- **Work task**: Your answer must contain only the lines from the one containing "(367, 408) = (501, 304): brown" through the end of the entries below, reproduced character for character.

------------------------------

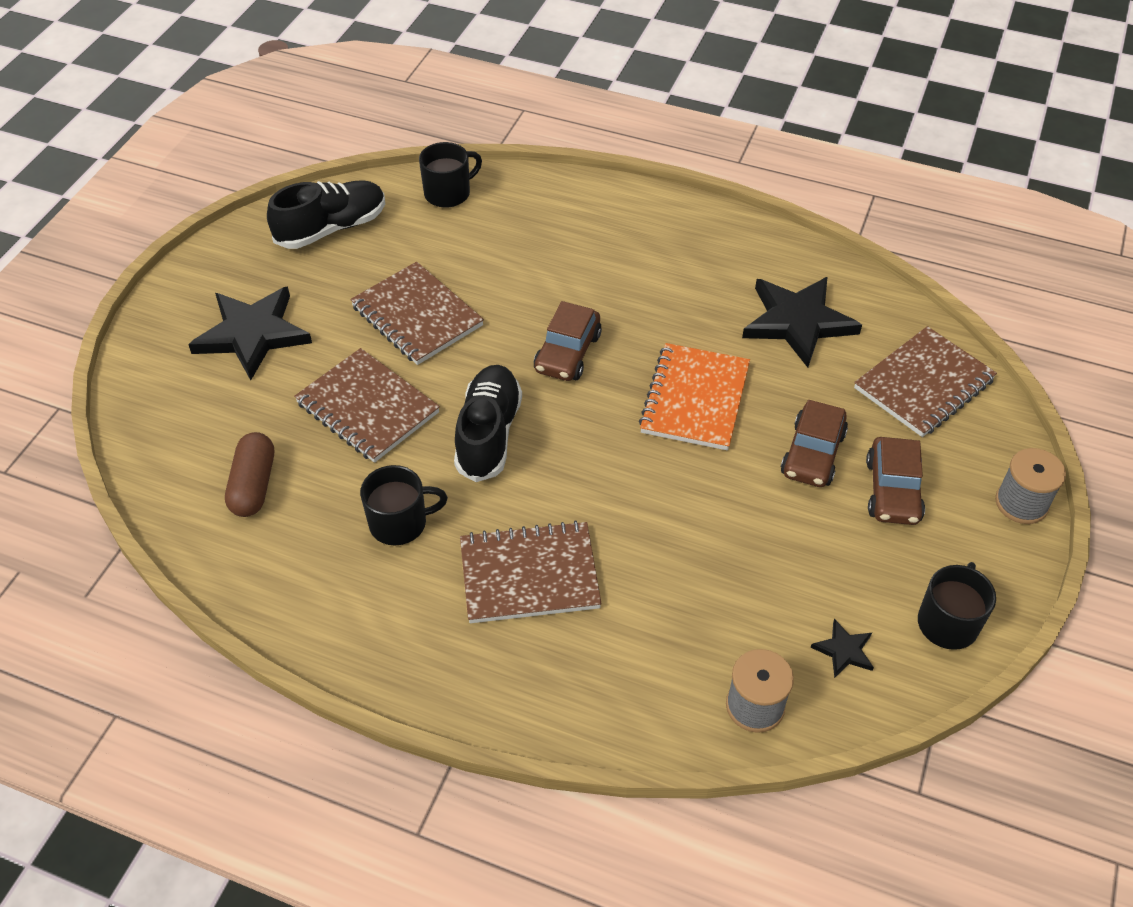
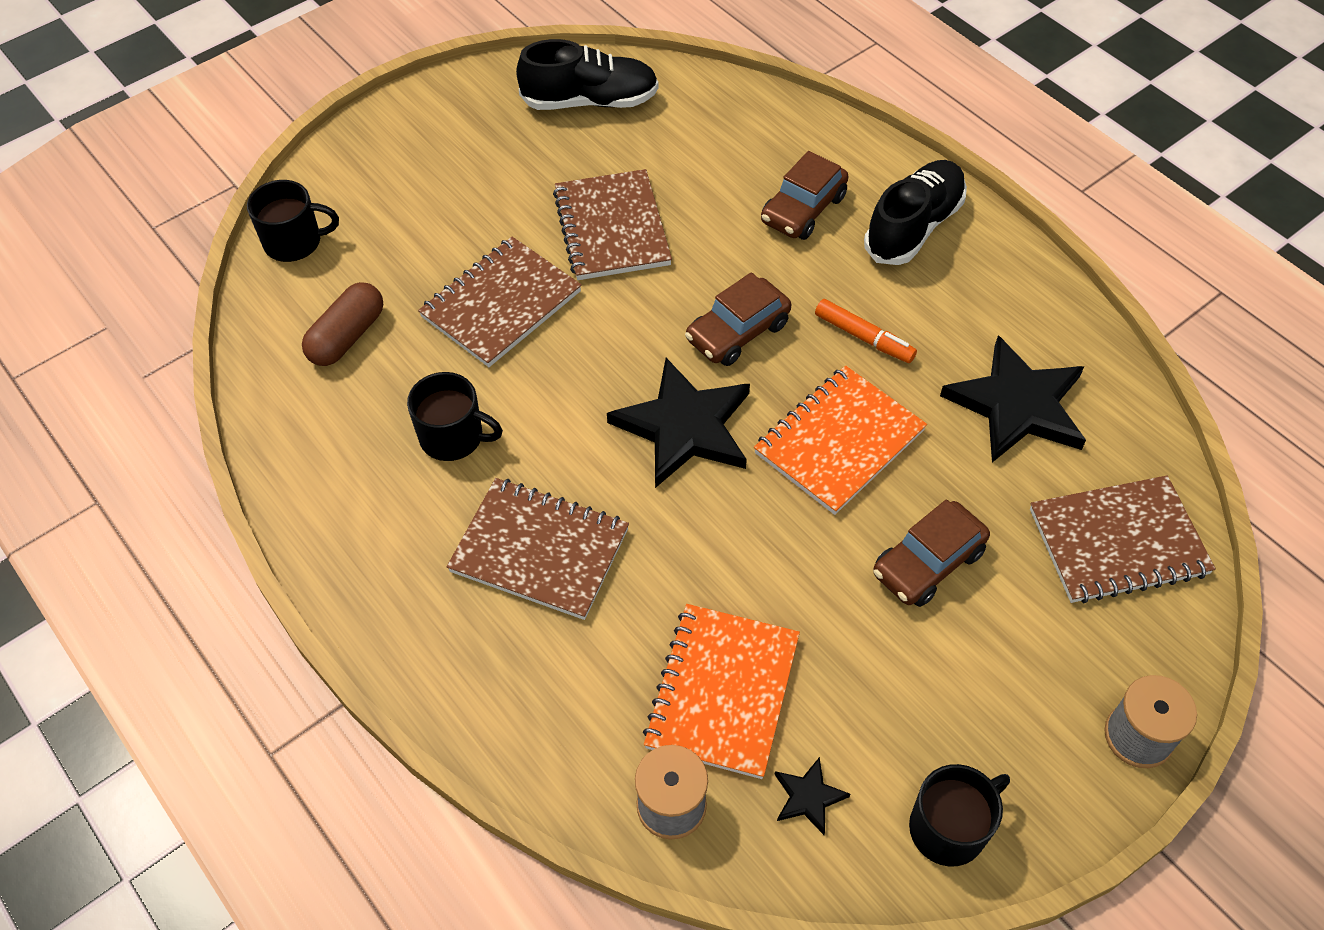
camera: 30 degrees right, 5 degrees up
(252, 334) = (444, 182): black star -> black star (684, 427)
(367, 408) = (501, 304): brown notebook -> brown notebook turned 60 degrees clockwise
(448, 193) = (732, 107): black mug -> black mug (294, 242)
(488, 434) = (599, 384): black shoe -> black shoe (913, 227)
(661, 320) = (864, 337): none -> orange marker
(735, 609) = (722, 692): none -> orange notebook
(892, 491) = (991, 647): brown car -> brown car (803, 209)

------------------------------

- **Expected answer**:
(367, 408) = (501, 304): brown notebook -> brown notebook turned 60 degrees clockwise
(448, 193) = (732, 107): black mug -> black mug (294, 242)
(488, 434) = (599, 384): black shoe -> black shoe (913, 227)
(661, 320) = (864, 337): none -> orange marker
(735, 609) = (722, 692): none -> orange notebook
(892, 491) = (991, 647): brown car -> brown car (803, 209)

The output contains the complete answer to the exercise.